▸ **EXERCISE DIRECTIONS**
In the records below, find the line with "CN3 pin 4: VEXT -> +5V" and the line with "R6: none -> 1k (GND, VS)"; return exactly those lines and every line between them.

(Beginning of MATERIAL SHOWN)

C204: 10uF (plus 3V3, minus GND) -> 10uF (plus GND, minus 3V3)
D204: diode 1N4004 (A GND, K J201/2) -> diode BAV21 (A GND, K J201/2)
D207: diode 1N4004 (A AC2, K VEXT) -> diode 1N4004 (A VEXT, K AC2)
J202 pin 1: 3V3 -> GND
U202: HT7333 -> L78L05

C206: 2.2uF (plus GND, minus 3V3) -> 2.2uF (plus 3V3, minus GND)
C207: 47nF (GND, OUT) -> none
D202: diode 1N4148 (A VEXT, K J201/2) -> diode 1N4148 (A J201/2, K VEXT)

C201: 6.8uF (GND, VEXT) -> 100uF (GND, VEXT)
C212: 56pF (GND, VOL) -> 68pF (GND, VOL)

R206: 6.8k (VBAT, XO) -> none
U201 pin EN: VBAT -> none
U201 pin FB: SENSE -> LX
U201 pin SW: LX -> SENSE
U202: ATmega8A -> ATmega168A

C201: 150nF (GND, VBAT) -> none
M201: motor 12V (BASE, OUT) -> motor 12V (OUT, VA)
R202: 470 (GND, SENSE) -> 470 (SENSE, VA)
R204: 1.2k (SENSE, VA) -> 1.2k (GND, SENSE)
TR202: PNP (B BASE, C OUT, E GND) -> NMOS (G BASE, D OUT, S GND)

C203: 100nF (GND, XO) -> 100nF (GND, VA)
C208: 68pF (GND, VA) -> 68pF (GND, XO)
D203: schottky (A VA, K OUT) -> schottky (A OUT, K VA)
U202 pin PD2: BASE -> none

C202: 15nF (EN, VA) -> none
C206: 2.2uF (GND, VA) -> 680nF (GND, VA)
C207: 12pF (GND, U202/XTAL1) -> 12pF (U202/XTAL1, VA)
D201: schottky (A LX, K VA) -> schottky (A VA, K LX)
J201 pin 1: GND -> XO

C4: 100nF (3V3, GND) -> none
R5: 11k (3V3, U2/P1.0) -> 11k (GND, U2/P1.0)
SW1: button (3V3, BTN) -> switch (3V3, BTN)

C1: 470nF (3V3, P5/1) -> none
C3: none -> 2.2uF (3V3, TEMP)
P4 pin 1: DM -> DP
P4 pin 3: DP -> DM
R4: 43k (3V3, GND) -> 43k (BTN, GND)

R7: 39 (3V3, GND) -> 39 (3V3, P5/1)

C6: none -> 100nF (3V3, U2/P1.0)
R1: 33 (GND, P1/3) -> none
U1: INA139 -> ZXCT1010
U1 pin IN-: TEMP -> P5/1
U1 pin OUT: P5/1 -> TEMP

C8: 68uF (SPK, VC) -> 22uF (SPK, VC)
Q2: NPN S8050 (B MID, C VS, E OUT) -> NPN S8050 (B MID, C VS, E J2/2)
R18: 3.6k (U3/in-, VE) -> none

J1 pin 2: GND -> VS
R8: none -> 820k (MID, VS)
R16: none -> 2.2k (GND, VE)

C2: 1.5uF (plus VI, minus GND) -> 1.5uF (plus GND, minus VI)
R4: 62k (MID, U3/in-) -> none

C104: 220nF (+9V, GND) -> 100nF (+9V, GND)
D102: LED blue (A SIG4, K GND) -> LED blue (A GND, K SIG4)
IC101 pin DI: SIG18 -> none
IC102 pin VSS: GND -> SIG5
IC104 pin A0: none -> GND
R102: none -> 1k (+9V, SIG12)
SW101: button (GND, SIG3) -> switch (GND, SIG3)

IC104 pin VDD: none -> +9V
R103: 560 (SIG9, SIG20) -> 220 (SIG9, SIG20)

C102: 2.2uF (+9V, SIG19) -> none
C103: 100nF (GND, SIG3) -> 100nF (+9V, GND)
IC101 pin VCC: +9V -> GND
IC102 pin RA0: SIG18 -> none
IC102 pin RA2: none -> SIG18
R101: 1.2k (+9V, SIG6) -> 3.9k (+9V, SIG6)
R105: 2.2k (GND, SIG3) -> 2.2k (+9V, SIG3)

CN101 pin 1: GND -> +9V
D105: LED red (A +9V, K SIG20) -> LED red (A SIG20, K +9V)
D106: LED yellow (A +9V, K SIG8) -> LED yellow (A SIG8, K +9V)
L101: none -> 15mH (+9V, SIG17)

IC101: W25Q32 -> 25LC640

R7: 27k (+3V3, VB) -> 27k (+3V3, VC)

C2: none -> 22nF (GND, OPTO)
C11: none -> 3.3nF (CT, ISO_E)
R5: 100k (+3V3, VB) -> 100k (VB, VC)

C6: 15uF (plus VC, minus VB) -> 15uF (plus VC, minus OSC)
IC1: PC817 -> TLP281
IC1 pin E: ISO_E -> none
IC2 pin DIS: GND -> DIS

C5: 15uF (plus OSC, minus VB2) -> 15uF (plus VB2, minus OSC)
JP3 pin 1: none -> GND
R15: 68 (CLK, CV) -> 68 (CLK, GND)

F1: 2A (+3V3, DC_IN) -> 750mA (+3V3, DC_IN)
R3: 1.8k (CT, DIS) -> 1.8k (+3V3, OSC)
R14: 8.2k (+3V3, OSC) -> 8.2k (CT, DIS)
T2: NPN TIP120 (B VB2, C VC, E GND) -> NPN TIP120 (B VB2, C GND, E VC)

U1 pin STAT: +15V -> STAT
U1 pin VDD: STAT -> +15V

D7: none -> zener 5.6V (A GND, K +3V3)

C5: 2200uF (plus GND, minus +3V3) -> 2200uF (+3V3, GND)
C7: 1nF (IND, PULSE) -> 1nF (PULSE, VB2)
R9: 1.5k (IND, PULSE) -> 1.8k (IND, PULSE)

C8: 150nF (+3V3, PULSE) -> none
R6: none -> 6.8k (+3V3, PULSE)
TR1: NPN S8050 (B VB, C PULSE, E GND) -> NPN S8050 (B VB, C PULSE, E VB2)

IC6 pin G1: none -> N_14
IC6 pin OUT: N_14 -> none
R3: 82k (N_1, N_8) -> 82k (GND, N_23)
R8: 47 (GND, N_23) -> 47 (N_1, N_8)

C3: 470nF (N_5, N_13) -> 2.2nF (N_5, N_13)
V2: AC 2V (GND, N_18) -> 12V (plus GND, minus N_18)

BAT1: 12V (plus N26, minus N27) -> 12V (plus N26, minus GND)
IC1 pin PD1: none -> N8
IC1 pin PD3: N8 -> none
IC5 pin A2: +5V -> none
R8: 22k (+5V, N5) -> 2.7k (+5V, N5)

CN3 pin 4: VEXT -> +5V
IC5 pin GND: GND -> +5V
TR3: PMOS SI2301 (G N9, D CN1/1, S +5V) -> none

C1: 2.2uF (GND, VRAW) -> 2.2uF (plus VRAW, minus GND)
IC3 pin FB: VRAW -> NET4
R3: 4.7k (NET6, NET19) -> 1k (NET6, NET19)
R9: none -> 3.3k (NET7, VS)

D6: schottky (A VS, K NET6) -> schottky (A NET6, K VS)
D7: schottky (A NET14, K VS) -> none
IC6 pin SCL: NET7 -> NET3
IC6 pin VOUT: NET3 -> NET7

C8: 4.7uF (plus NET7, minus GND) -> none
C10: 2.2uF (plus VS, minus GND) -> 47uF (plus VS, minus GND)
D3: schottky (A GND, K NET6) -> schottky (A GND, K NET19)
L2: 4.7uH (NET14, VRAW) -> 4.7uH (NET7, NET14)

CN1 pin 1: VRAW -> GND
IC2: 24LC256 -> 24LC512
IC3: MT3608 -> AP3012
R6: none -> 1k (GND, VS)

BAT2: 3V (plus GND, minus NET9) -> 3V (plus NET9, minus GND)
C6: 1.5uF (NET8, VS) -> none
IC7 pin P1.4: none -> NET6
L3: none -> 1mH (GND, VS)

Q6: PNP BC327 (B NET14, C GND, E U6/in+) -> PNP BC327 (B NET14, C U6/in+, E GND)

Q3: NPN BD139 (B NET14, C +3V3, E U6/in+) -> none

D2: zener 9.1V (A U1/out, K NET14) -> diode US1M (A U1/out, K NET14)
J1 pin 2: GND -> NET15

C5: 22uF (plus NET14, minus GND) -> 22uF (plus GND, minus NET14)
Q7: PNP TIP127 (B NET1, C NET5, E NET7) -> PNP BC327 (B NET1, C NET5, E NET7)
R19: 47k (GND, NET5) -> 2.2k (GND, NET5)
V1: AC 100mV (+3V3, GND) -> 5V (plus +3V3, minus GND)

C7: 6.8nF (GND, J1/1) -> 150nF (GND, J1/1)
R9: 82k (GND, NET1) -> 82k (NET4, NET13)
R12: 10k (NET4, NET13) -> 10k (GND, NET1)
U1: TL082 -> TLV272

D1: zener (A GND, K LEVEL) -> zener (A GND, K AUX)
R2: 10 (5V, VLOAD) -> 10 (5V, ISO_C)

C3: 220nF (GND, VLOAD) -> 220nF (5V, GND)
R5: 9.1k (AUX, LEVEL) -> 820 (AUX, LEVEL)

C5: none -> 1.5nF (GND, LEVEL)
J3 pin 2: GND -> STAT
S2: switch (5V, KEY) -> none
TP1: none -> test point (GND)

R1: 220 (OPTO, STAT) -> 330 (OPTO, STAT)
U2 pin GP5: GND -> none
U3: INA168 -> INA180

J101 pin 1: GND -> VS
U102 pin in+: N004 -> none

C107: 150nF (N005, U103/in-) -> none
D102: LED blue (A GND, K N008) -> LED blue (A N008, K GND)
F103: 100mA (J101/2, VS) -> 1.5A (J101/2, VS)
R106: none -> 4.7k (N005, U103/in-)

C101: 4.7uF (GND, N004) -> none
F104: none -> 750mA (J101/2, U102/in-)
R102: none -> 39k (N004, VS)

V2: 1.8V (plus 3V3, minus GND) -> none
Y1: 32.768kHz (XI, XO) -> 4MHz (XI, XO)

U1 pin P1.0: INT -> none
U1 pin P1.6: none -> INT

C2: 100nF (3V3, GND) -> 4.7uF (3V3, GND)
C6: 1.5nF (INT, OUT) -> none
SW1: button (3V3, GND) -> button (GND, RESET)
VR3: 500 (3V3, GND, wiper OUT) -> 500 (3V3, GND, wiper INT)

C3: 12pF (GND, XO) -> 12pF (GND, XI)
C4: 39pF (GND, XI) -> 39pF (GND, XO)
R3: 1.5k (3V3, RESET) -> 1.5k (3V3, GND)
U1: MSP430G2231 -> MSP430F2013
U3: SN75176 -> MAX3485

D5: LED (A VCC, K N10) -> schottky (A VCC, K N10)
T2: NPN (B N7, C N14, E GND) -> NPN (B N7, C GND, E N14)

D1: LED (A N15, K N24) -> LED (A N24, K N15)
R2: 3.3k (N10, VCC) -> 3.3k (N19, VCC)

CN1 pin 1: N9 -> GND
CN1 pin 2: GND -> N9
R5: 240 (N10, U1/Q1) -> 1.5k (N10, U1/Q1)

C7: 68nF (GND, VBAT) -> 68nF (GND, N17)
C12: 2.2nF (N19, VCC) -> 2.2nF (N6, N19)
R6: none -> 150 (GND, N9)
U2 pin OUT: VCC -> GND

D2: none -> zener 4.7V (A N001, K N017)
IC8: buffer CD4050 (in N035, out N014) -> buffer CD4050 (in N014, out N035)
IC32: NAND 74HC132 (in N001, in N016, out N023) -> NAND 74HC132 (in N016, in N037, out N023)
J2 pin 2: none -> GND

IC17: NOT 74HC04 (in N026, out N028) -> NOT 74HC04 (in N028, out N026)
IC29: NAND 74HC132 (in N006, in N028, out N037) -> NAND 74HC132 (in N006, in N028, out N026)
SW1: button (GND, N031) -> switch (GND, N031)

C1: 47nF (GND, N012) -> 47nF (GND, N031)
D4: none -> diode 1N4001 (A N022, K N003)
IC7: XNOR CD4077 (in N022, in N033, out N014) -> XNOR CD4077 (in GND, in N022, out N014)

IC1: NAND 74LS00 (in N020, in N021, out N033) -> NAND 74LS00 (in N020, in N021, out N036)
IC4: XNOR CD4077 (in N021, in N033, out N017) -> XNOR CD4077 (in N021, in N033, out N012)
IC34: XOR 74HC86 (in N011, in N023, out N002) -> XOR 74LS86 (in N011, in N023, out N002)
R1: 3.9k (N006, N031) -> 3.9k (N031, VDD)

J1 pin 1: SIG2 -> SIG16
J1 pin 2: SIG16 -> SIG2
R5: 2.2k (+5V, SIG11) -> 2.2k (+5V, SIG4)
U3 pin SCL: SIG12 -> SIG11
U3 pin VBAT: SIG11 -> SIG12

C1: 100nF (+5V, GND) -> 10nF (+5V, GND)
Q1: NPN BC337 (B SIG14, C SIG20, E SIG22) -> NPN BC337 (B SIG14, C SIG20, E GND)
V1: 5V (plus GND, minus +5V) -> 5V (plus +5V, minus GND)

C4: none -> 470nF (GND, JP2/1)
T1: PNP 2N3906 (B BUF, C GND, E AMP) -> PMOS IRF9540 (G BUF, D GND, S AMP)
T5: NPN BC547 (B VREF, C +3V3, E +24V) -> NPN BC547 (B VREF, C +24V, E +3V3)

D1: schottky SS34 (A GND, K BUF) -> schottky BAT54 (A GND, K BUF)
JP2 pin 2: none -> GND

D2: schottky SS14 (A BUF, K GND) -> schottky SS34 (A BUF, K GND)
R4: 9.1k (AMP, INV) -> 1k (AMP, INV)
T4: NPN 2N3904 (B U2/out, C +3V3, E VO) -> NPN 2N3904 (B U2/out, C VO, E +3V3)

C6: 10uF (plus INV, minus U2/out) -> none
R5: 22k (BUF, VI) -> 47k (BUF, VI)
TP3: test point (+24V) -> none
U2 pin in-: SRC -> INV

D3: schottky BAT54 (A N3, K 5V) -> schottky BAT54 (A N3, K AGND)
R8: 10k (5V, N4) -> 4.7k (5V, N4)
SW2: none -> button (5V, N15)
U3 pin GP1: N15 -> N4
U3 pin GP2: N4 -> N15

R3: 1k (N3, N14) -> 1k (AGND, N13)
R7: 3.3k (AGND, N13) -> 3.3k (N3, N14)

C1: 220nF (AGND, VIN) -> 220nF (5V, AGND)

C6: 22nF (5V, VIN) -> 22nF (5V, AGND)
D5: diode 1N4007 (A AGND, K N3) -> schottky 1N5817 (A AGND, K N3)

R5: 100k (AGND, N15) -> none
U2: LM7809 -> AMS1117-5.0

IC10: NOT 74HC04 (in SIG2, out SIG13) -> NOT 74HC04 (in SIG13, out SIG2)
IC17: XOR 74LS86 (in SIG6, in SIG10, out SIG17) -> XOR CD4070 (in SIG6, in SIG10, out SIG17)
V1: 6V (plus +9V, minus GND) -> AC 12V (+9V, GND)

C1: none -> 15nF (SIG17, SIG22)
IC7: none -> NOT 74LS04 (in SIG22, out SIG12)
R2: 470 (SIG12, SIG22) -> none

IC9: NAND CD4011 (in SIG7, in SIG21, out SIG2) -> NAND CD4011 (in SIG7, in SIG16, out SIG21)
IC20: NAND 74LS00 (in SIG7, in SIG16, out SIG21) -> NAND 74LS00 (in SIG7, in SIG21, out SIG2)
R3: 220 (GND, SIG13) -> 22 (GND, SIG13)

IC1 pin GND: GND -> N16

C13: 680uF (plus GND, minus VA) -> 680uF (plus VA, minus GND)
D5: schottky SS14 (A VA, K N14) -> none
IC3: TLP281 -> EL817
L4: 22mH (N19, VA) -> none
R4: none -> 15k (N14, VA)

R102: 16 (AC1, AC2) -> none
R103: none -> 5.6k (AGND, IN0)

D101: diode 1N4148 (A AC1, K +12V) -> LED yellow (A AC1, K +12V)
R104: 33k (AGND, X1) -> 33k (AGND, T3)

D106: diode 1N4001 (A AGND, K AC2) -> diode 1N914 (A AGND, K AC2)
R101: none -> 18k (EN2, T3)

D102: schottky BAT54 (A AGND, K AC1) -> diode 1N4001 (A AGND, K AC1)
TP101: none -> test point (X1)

(End of MATERIAL SHOWN)

▸ **TASK RESULT**
CN3 pin 4: VEXT -> +5V
IC5 pin GND: GND -> +5V
TR3: PMOS SI2301 (G N9, D CN1/1, S +5V) -> none

C1: 2.2uF (GND, VRAW) -> 2.2uF (plus VRAW, minus GND)
IC3 pin FB: VRAW -> NET4
R3: 4.7k (NET6, NET19) -> 1k (NET6, NET19)
R9: none -> 3.3k (NET7, VS)

D6: schottky (A VS, K NET6) -> schottky (A NET6, K VS)
D7: schottky (A NET14, K VS) -> none
IC6 pin SCL: NET7 -> NET3
IC6 pin VOUT: NET3 -> NET7

C8: 4.7uF (plus NET7, minus GND) -> none
C10: 2.2uF (plus VS, minus GND) -> 47uF (plus VS, minus GND)
D3: schottky (A GND, K NET6) -> schottky (A GND, K NET19)
L2: 4.7uH (NET14, VRAW) -> 4.7uH (NET7, NET14)

CN1 pin 1: VRAW -> GND
IC2: 24LC256 -> 24LC512
IC3: MT3608 -> AP3012
R6: none -> 1k (GND, VS)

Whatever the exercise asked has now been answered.